(Stored dataset items)
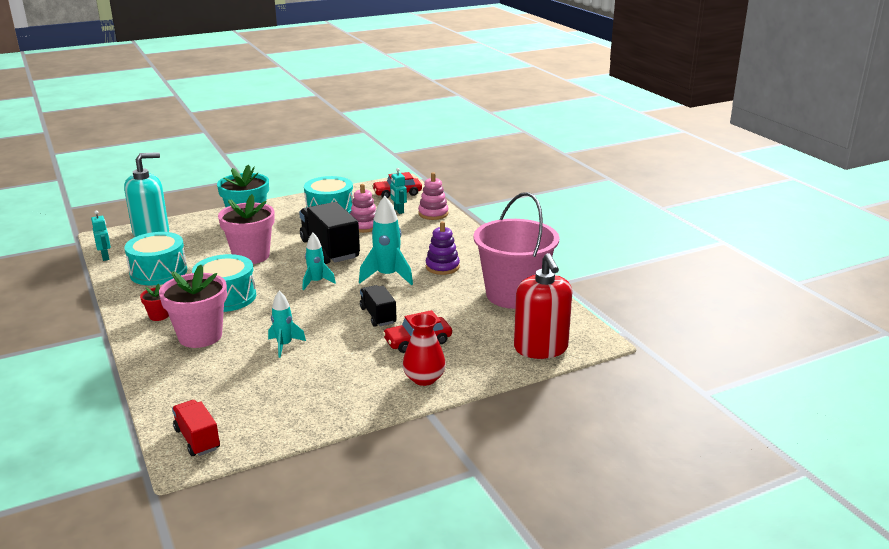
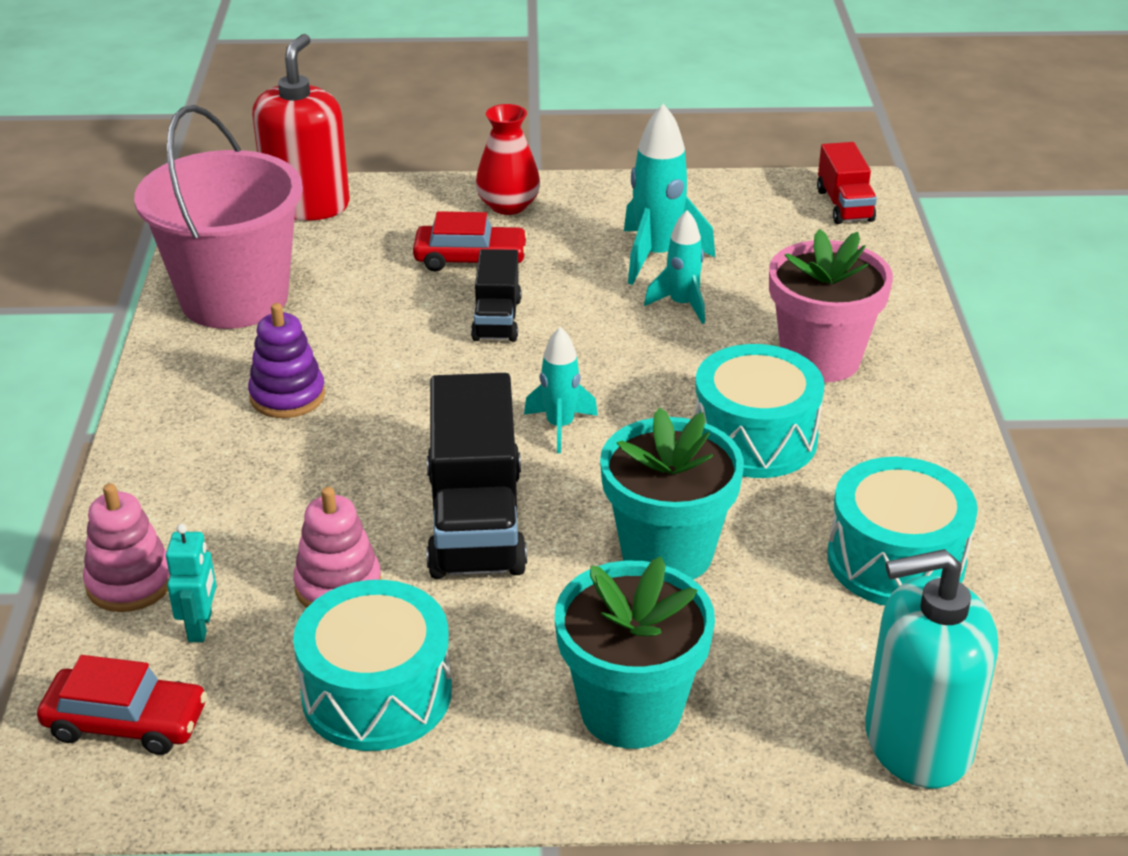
camera: 155 degrees left, 10 degrees up
turquoise robot [91,210,111,261] -> none
red flower pot [140,284,169,321] -> none
pink flower pot [218,194,275,264] -> turquoise flower pot [600,407,744,579]
turquoise rocket [359,196,413,285] -> turquoise rocket moved to [624,104,716,285]

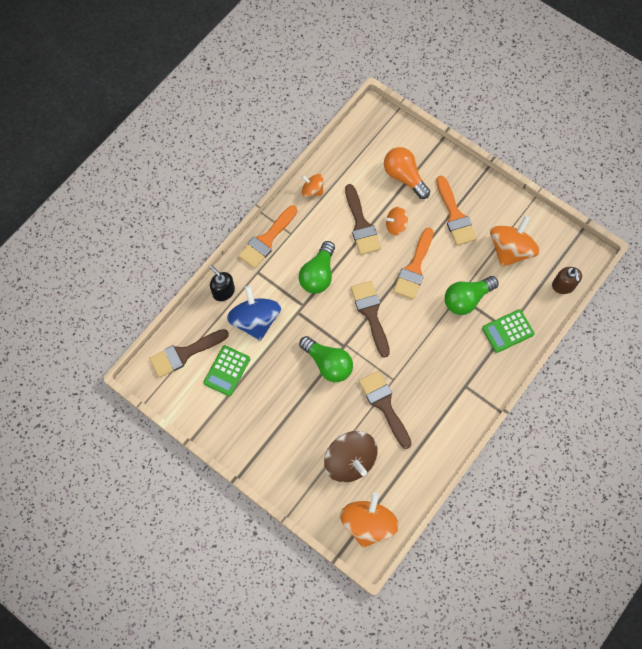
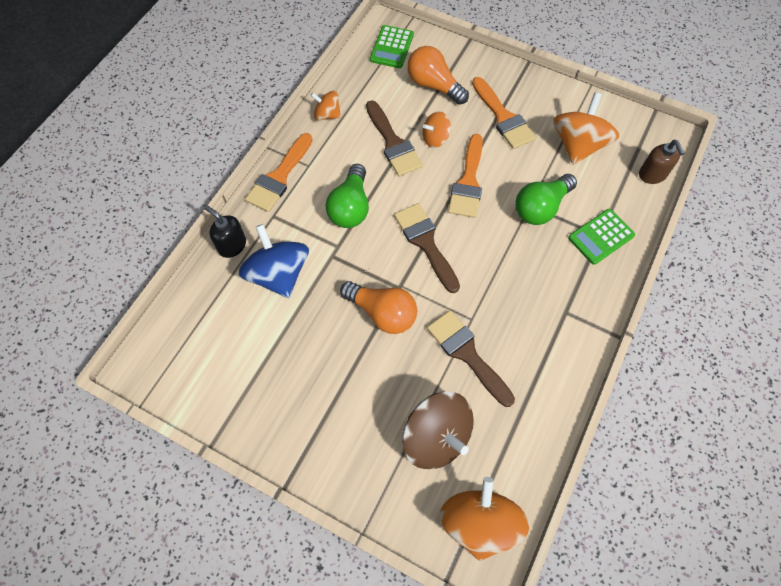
camera: 10 degrees left, 5 degrees down
brown brush [149,329,229,378] -> none
green calculator [203,345,250,396] -> green calculator moved to [370,25,414,68]
green light bulb [299,336,353,382] -> orange light bulb [340,281,417,334]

TASK PROMPT:
Set down every record word for word and leave out the pictures.

WRITTEN SOLUTION:
camera: 155 degrees left, 10 degrees up
turquoise robot [91,210,111,261] -> none
red flower pot [140,284,169,321] -> none
pink flower pot [218,194,275,264] -> turquoise flower pot [600,407,744,579]
turquoise rocket [359,196,413,285] -> turquoise rocket moved to [624,104,716,285]

camera: 10 degrees left, 5 degrees down
brown brush [149,329,229,378] -> none
green calculator [203,345,250,396] -> green calculator moved to [370,25,414,68]
green light bulb [299,336,353,382] -> orange light bulb [340,281,417,334]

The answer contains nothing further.